• [Entries taken from a collection]
........

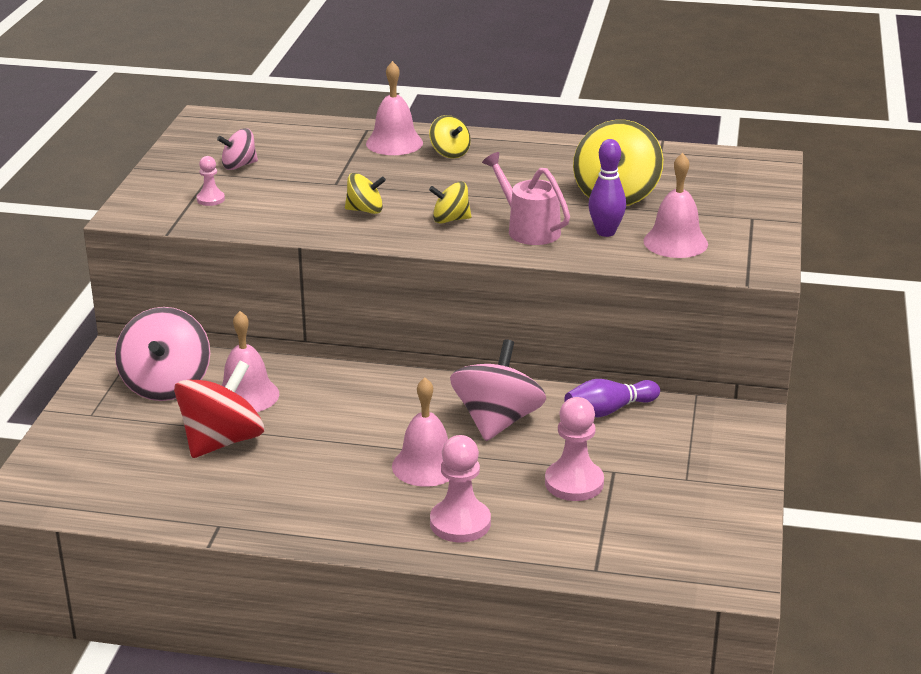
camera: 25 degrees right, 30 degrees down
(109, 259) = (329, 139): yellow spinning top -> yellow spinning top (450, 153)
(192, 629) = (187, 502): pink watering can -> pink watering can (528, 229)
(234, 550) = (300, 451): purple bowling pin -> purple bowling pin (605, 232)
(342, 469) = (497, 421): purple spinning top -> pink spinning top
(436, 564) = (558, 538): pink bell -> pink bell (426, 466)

........

• [Brief] Output every record above verbatim, excluding images.

• [Task output]
camera: 25 degrees right, 30 degrees down
(109, 259) = (329, 139): yellow spinning top -> yellow spinning top (450, 153)
(192, 629) = (187, 502): pink watering can -> pink watering can (528, 229)
(234, 550) = (300, 451): purple bowling pin -> purple bowling pin (605, 232)
(342, 469) = (497, 421): purple spinning top -> pink spinning top
(436, 564) = (558, 538): pink bell -> pink bell (426, 466)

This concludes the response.